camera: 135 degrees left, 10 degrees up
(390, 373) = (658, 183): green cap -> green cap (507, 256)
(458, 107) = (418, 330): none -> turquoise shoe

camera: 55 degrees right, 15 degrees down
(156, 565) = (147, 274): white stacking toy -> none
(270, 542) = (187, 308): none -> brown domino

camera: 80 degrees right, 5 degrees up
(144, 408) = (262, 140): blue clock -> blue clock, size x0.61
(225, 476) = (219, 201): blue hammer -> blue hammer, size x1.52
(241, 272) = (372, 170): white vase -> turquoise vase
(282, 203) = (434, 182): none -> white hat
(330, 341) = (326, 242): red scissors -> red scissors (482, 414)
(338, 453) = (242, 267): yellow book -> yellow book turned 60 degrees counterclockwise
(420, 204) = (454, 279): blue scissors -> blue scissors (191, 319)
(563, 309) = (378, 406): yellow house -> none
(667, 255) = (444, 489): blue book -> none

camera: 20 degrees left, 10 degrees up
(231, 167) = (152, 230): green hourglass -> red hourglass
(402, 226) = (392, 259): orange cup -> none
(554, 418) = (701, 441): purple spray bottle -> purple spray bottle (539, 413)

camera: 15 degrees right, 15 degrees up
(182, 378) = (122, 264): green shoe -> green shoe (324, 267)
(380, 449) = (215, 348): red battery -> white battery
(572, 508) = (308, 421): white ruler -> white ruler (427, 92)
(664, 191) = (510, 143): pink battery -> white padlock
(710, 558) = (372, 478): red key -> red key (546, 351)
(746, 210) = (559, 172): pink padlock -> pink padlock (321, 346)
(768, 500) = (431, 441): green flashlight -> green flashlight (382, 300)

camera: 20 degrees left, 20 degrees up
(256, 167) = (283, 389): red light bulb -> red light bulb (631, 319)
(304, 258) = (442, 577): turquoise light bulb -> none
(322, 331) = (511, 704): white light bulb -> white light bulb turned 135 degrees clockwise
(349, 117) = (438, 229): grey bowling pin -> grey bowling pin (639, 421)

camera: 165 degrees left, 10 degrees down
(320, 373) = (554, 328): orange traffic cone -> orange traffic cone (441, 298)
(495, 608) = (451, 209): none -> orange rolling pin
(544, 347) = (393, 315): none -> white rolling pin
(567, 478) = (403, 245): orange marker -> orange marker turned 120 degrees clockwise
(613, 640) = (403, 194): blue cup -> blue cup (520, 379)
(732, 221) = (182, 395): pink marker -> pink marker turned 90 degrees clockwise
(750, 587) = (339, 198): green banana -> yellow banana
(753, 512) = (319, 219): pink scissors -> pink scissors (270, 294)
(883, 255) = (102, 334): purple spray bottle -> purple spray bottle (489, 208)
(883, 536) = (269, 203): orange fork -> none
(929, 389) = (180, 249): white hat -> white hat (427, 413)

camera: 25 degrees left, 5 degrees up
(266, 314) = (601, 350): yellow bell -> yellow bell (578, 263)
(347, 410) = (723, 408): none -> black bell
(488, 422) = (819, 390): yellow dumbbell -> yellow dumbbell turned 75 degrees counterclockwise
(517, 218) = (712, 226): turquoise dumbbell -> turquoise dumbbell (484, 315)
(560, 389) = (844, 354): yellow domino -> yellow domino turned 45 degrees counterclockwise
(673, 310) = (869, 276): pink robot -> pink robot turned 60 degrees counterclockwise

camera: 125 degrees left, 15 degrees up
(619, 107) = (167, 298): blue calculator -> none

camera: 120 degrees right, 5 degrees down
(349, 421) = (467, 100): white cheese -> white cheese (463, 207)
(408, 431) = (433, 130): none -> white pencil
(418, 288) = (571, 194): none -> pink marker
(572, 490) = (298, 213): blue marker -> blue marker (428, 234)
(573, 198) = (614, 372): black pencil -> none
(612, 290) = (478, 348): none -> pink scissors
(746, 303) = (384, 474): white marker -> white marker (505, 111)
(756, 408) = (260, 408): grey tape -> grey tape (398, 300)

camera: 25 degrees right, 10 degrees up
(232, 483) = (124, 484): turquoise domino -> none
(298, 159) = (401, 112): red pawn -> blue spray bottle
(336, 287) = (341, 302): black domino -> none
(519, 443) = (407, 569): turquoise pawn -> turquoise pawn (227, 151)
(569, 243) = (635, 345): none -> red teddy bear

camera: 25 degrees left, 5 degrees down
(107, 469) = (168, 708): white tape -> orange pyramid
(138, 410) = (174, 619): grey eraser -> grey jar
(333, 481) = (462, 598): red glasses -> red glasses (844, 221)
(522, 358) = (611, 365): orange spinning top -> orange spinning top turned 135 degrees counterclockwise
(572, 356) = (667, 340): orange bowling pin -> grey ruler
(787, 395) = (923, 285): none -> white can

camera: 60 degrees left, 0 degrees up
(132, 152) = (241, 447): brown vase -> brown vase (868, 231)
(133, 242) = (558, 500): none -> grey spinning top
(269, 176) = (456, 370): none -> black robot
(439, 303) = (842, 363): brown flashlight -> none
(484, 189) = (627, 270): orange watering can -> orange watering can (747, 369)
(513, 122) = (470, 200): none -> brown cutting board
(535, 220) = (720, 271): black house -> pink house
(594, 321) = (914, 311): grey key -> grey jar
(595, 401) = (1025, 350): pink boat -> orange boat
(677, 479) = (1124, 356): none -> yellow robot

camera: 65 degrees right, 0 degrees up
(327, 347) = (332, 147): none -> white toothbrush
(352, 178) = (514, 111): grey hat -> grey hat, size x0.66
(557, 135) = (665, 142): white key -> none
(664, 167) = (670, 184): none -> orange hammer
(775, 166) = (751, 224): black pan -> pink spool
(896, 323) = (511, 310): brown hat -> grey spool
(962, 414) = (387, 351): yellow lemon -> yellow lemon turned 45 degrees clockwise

# # # #

### Task directions
Copy exactly the stretch of data above from the line with "(573, 198) = (614, 372): black pencil -> none" through the line with "(327, 347) = (332, 147): none", and omit all other lines.

### Task answer
(573, 198) = (614, 372): black pencil -> none
(612, 290) = (478, 348): none -> pink scissors
(746, 303) = (384, 474): white marker -> white marker (505, 111)
(756, 408) = (260, 408): grey tape -> grey tape (398, 300)

camera: 25 degrees right, 10 degrees up
(232, 483) = (124, 484): turquoise domino -> none
(298, 159) = (401, 112): red pawn -> blue spray bottle
(336, 287) = (341, 302): black domino -> none
(519, 443) = (407, 569): turquoise pawn -> turquoise pawn (227, 151)
(569, 243) = (635, 345): none -> red teddy bear

camera: 25 degrees left, 5 degrees down
(107, 469) = (168, 708): white tape -> orange pyramid
(138, 410) = (174, 619): grey eraser -> grey jar
(333, 481) = (462, 598): red glasses -> red glasses (844, 221)
(522, 358) = (611, 365): orange spinning top -> orange spinning top turned 135 degrees counterclockwise
(572, 356) = (667, 340): orange bowling pin -> grey ruler
(787, 395) = (923, 285): none -> white can

camera: 60 degrees left, 0 degrees up
(132, 152) = (241, 447): brown vase -> brown vase (868, 231)
(133, 242) = (558, 500): none -> grey spinning top
(269, 176) = (456, 370): none -> black robot
(439, 303) = (842, 363): brown flashlight -> none
(484, 189) = (627, 270): orange watering can -> orange watering can (747, 369)
(513, 122) = (470, 200): none -> brown cutting board
(535, 220) = (720, 271): black house -> pink house
(594, 321) = (914, 311): grey key -> grey jar
(595, 401) = (1025, 350): pink boat -> orange boat
(677, 479) = (1124, 356): none -> yellow robot

camera: 65 degrees right, 0 degrees up
(327, 347) = (332, 147): none -> white toothbrush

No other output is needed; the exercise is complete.